[WHAT THE TASK ASKS]
Copy each line of the data that has "image" in it.

◇ ◇ ◇ ◇

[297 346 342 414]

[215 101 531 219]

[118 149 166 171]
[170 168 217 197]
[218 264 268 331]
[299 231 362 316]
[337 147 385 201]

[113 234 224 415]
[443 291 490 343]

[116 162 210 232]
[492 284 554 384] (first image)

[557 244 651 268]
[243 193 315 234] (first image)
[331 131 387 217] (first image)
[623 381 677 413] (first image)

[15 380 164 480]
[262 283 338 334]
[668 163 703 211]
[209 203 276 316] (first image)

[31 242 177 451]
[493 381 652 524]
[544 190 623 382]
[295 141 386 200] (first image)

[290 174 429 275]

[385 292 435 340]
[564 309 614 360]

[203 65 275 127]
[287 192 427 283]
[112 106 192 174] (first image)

◇ ◇ ◇ ◇

[OUTPUT]
[492 284 554 384] (first image)
[243 193 315 234] (first image)
[331 131 387 217] (first image)
[623 381 677 413] (first image)
[209 203 276 316] (first image)
[295 141 386 200] (first image)
[112 106 192 174] (first image)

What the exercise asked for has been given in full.